= Activity =
In the data below, the answer is the run of lines from the line containing "camera: 90 degrees right, 0 degrees up" through the line containing "(316, 285) = (533, 251): none", both included; print it exactly and nothing else.

= Given data =
- - -
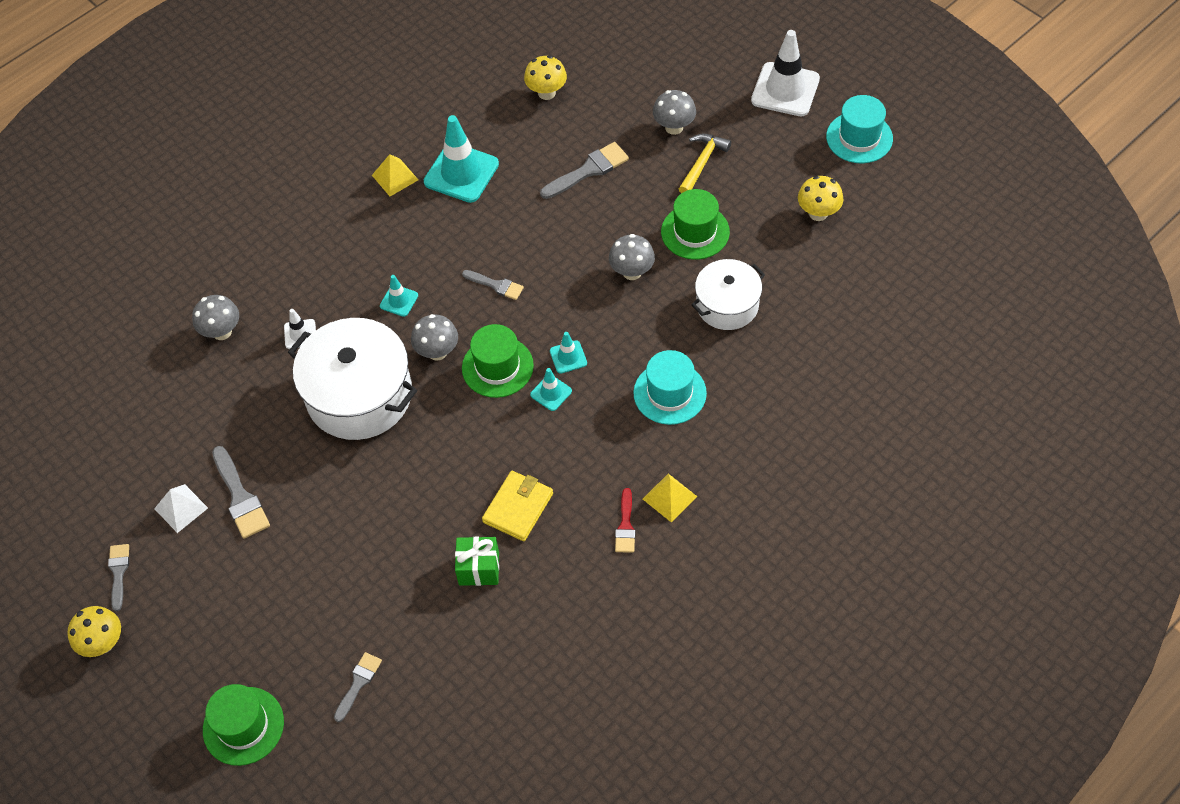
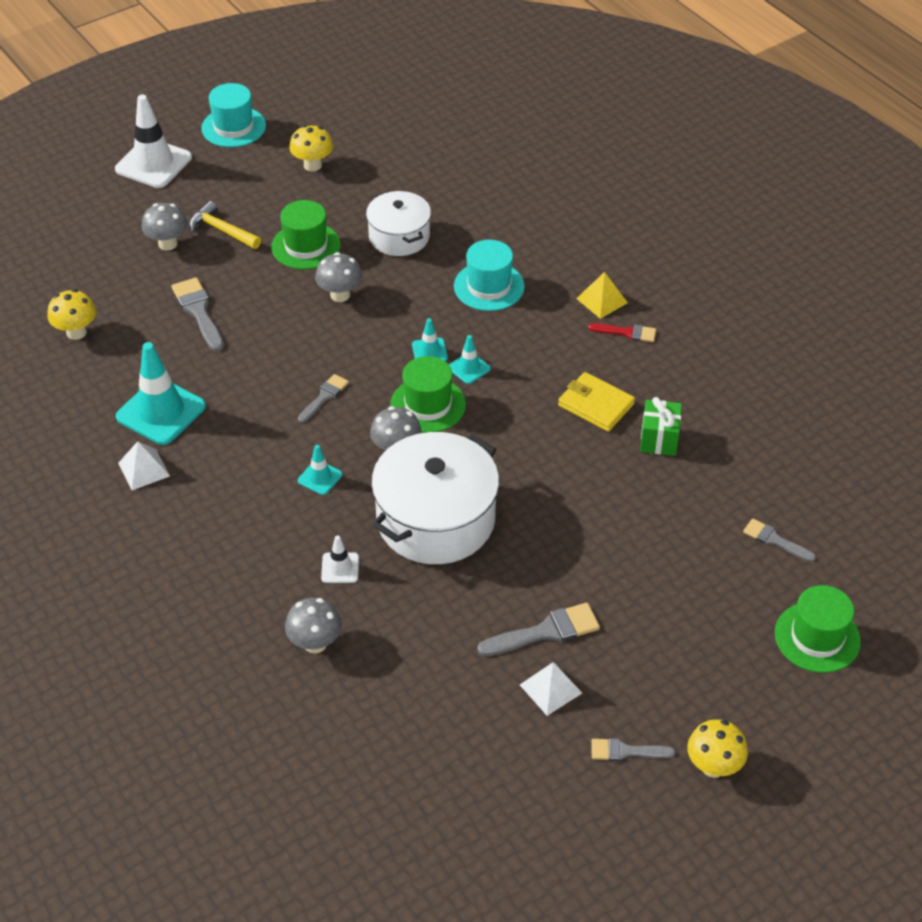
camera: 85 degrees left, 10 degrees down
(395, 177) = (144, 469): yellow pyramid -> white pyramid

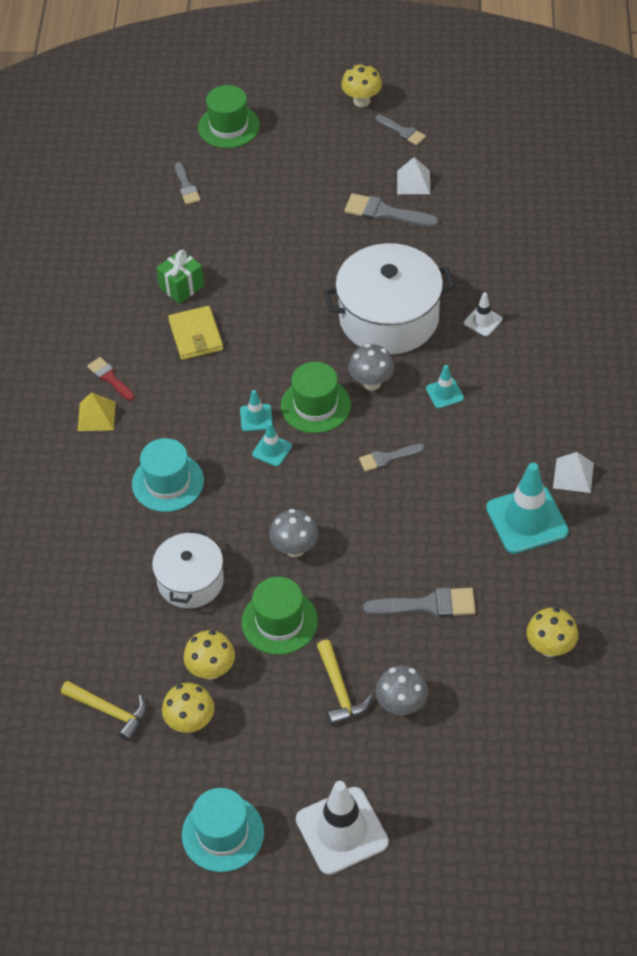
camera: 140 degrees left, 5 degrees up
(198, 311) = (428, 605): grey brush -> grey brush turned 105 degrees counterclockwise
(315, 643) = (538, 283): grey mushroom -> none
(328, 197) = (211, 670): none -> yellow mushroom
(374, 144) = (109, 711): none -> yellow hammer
- - -
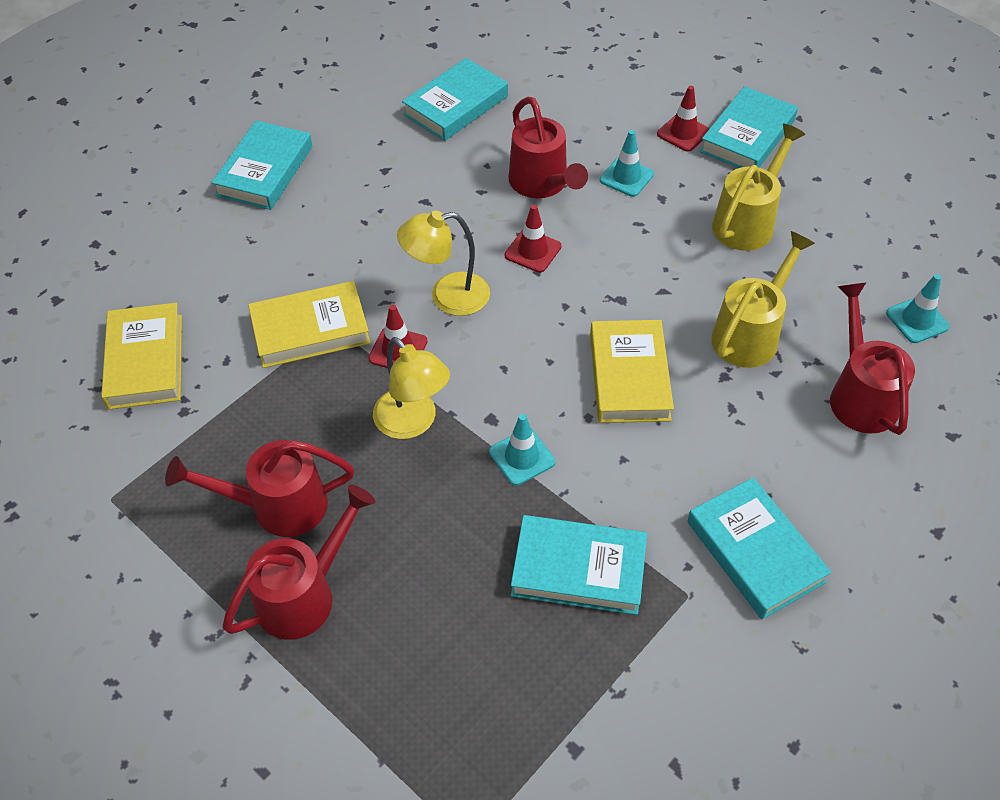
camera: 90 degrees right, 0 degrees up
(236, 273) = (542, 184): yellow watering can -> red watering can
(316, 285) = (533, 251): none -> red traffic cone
- - -
= Response area =
camera: 90 degrees right, 0 degrees up
(236, 273) = (542, 184): yellow watering can -> red watering can
(316, 285) = (533, 251): none -> red traffic cone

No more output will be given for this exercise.